- _TO DO_
When a line of the entries contains the word "camera", report that line.

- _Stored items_
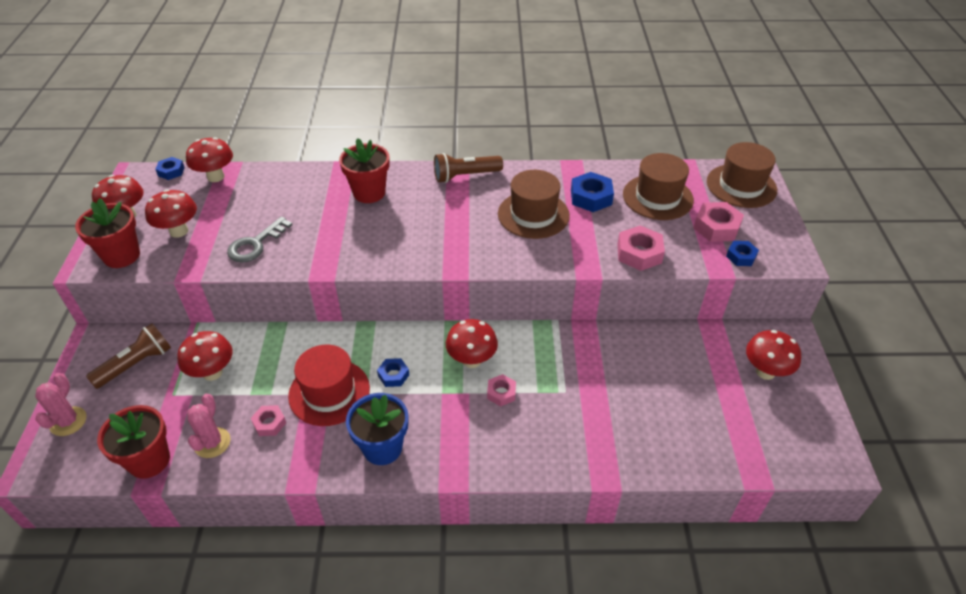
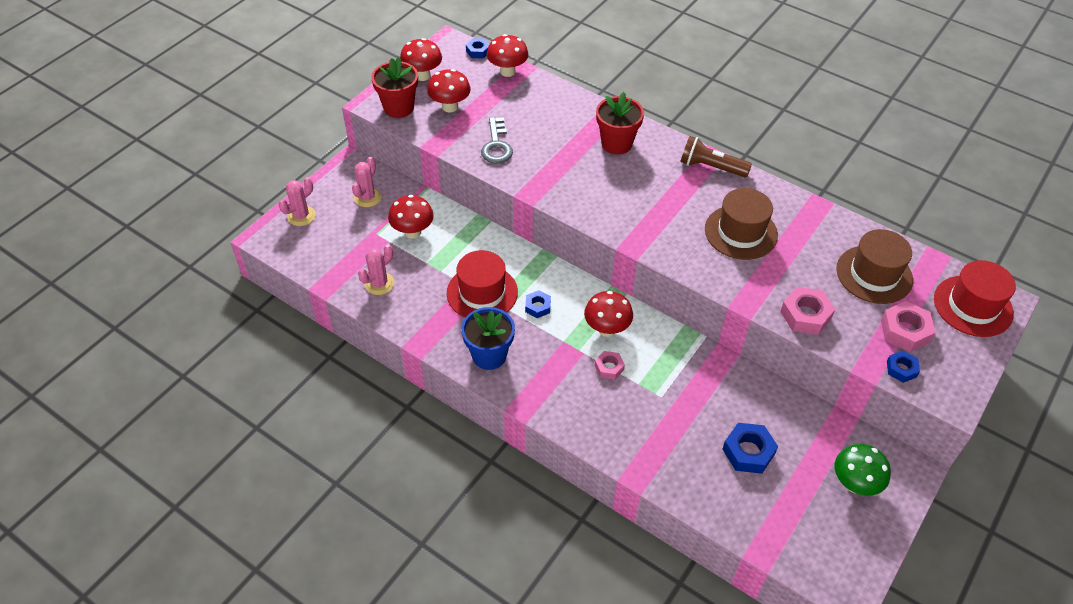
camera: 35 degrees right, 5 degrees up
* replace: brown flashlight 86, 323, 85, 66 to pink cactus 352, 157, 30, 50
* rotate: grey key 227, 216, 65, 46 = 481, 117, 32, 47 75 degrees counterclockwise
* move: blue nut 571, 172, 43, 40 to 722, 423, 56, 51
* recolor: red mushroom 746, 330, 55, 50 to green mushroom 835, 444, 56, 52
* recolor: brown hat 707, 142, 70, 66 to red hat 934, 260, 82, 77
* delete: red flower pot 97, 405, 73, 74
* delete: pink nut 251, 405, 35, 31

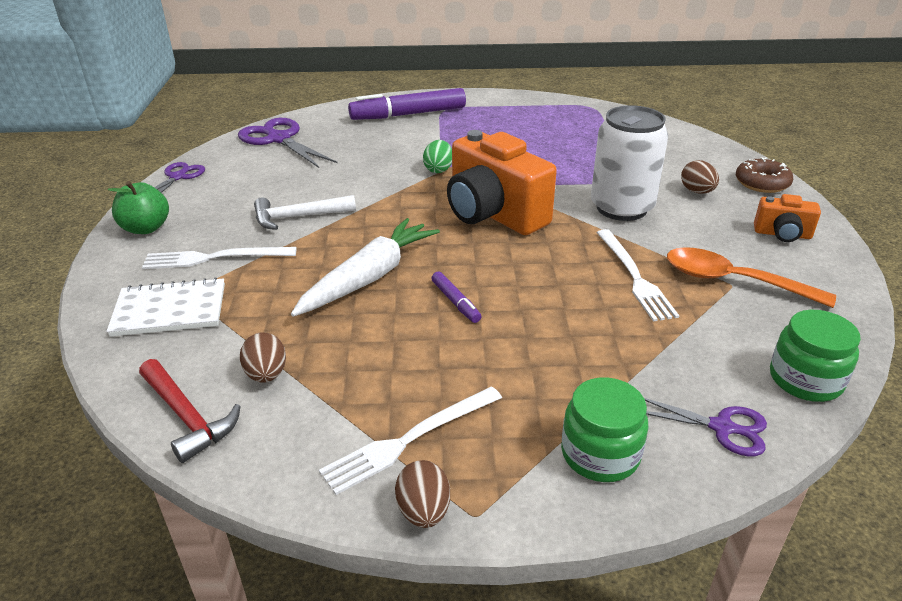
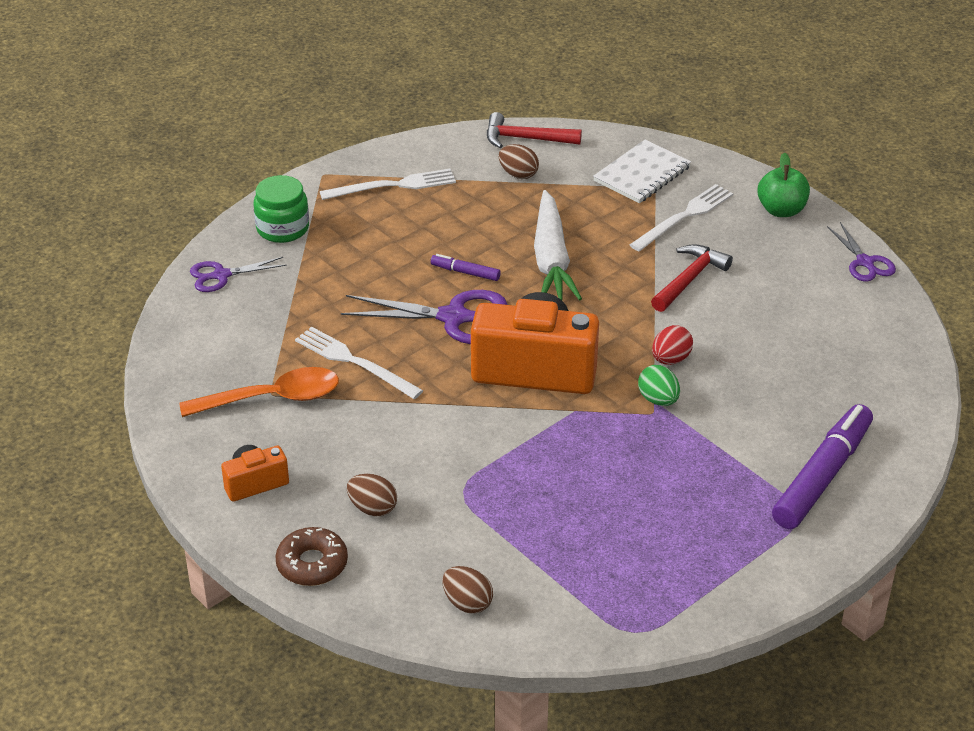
camera: 140 degrees right, 5 degrees up
* rotate: white fork 319, 386, 183, 109 = 320, 169, 136, 31 60 degrees clockwise
* move: purple scissors 238, 118, 99, 50 to 341, 290, 166, 54
* move: brown egg 395, 460, 55, 68 to 442, 566, 51, 48
* recolor: white hammer 254, 195, 102, 35 to red hammer 651, 244, 82, 68
* insert: red egg 652, 325, 41, 40
* delete: white can 591, 105, 77, 116
* delete: green jar 770, 310, 91, 92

- _ANSWER TO THIS PROBLEM_
camera: 35 degrees right, 5 degrees up
camera: 140 degrees right, 5 degrees up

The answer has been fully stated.